A block of data:

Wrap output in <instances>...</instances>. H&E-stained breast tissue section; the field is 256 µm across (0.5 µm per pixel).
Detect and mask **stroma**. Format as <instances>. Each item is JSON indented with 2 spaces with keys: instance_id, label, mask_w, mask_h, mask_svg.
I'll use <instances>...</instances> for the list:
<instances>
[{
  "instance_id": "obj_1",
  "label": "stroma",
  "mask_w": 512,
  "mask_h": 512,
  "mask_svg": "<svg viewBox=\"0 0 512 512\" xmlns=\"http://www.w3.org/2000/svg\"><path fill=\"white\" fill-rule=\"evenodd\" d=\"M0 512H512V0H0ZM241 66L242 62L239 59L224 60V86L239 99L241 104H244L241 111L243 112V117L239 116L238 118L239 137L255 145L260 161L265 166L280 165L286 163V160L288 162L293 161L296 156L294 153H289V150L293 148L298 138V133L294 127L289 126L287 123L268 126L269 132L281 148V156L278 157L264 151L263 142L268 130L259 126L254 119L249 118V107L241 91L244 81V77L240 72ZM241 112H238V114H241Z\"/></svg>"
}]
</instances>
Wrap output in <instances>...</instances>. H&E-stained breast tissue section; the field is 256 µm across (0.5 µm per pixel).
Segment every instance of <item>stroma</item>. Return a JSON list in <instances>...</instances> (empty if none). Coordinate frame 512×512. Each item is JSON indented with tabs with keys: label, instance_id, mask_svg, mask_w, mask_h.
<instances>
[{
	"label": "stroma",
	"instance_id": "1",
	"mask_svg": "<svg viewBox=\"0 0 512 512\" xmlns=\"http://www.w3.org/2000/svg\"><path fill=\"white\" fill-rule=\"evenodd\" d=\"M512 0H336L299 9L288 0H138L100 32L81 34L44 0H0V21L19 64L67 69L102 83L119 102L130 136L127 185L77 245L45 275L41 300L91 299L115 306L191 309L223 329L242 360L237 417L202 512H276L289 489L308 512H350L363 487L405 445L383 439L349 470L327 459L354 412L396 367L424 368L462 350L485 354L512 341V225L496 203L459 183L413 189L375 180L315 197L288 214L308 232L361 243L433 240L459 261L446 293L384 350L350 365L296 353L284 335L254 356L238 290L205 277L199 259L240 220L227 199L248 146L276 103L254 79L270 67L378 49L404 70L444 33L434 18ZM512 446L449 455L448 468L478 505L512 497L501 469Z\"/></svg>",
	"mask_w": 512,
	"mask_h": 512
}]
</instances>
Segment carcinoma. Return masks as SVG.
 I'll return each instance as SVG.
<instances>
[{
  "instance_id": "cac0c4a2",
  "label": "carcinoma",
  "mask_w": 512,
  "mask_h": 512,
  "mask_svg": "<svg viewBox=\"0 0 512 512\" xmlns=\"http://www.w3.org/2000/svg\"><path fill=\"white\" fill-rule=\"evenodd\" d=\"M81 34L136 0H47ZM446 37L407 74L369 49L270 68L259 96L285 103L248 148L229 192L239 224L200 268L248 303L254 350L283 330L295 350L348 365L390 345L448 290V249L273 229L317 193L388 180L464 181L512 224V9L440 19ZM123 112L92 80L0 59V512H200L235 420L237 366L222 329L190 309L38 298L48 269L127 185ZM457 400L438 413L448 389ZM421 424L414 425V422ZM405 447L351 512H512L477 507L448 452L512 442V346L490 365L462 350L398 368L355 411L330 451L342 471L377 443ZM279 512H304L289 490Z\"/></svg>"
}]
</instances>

Objective: Set down each entry again, unchanged.

The solution:
Wrap output in <instances>...</instances>. H&E-stained breast tissue section; the field is 256 µm across (0.5 µm per pixel).
Detect and mask **stroma**. Format as <instances>. Each item is JSON indented with 2 spaces with keys: instance_id, label, mask_w, mask_h, mask_svg.
I'll use <instances>...</instances> for the list:
<instances>
[{
  "instance_id": "obj_1",
  "label": "stroma",
  "mask_w": 512,
  "mask_h": 512,
  "mask_svg": "<svg viewBox=\"0 0 512 512\" xmlns=\"http://www.w3.org/2000/svg\"><path fill=\"white\" fill-rule=\"evenodd\" d=\"M0 512H512V0H0ZM241 66L242 62L239 59L224 60V86L239 99L241 104H244L241 111L243 112V117L239 116L238 118L239 137L255 145L260 161L265 166L280 165L286 163V160L288 162L293 161L296 156L294 153H289V150L293 148L298 138V133L294 127L289 126L287 123L268 126L269 132L281 148V156L278 157L264 151L263 142L268 130L259 126L254 119L249 118V107L241 91L244 81V77L240 72ZM241 112H238V114H241Z\"/></svg>"
}]
</instances>
Wrap output in <instances>...</instances>. H&E-stained breast tissue section; the field is 256 µm across (0.5 µm per pixel).
Segment every instance of <item>stroma</item>. Return a JSON list in <instances>...</instances> (empty if none). Coordinate frame 512×512. Each item is JSON indented with tabs with keys: label, instance_id, mask_svg, mask_w, mask_h.
<instances>
[{
	"label": "stroma",
	"instance_id": "1",
	"mask_svg": "<svg viewBox=\"0 0 512 512\" xmlns=\"http://www.w3.org/2000/svg\"><path fill=\"white\" fill-rule=\"evenodd\" d=\"M512 0H336L299 9L288 0H138L100 32L81 34L44 0H0V21L19 64L67 69L102 83L119 102L130 136L127 185L77 245L45 275L41 300L91 299L115 306L191 309L223 329L242 360L237 417L202 512H276L289 489L308 512H350L363 487L405 445L383 439L349 470L327 459L354 412L396 367L424 368L462 350L485 354L512 341V225L496 203L459 183L413 189L375 180L315 197L288 214L308 232L361 243L433 240L459 261L446 293L384 350L350 365L296 353L284 335L254 356L238 290L205 277L199 259L240 220L227 199L248 146L276 103L254 79L270 67L378 49L404 70L444 33L434 18ZM512 446L449 455L448 468L478 505L512 497L501 469Z\"/></svg>",
	"mask_w": 512,
	"mask_h": 512
}]
</instances>
Segment carcinoma. Return masks as SVG.
 I'll return each instance as SVG.
<instances>
[{
  "instance_id": "cac0c4a2",
  "label": "carcinoma",
  "mask_w": 512,
  "mask_h": 512,
  "mask_svg": "<svg viewBox=\"0 0 512 512\" xmlns=\"http://www.w3.org/2000/svg\"><path fill=\"white\" fill-rule=\"evenodd\" d=\"M81 34L136 0H47ZM446 37L407 74L369 49L270 68L259 96L285 103L248 148L229 192L239 224L200 268L248 303L254 350L283 330L295 350L348 365L390 345L448 290V249L273 229L317 193L388 180L464 181L512 224V9L440 19ZM123 112L92 80L0 59V512H200L235 420L237 366L222 329L190 309L38 298L48 269L127 185ZM457 400L438 413L448 389ZM421 424L414 425V422ZM405 447L351 512H512L477 507L448 452L512 442V346L490 365L462 350L398 368L355 411L330 451L342 471L377 443ZM279 512H304L289 490Z\"/></svg>"
}]
</instances>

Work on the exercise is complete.